**EXERCISE OBJECTIVE:** Copy every line of text in the rows below word for word, leaving out the pictures.

**DATASET ROWS:**
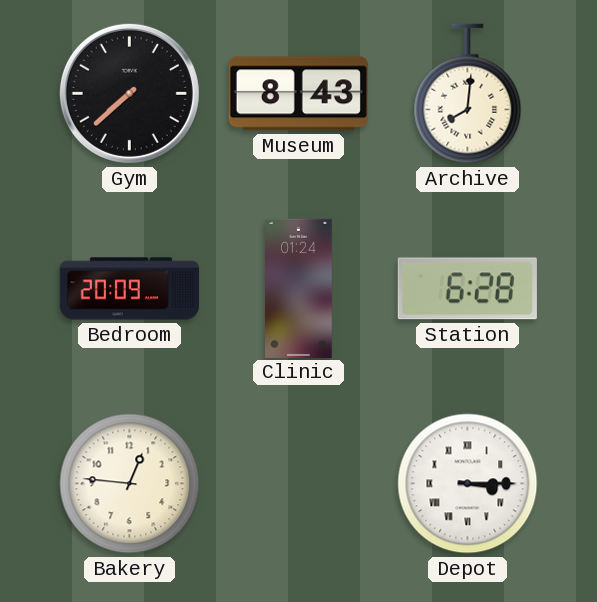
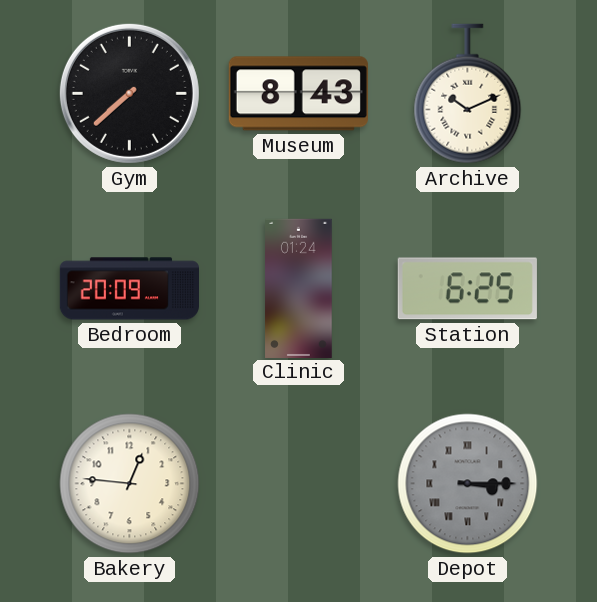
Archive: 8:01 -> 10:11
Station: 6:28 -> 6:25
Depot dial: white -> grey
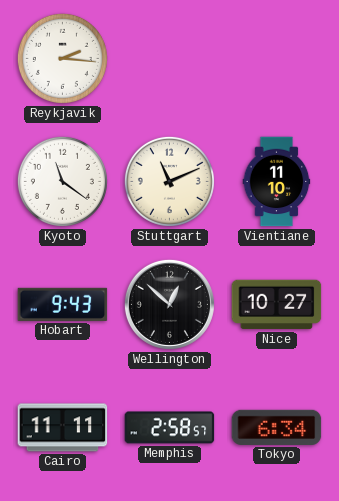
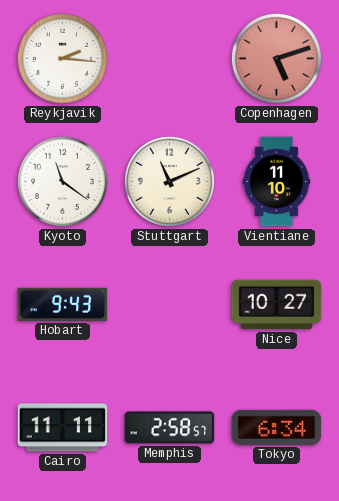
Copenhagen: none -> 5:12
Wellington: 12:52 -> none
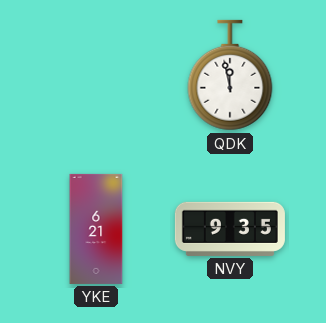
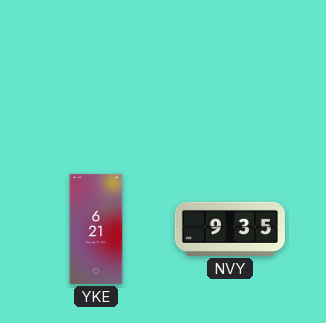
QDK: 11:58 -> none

**COMPLETE OUTPUT:**
Archive: 8:01 -> 10:11
Station: 6:28 -> 6:25
Depot dial: white -> grey
Copenhagen: none -> 5:12
Wellington: 12:52 -> none
QDK: 11:58 -> none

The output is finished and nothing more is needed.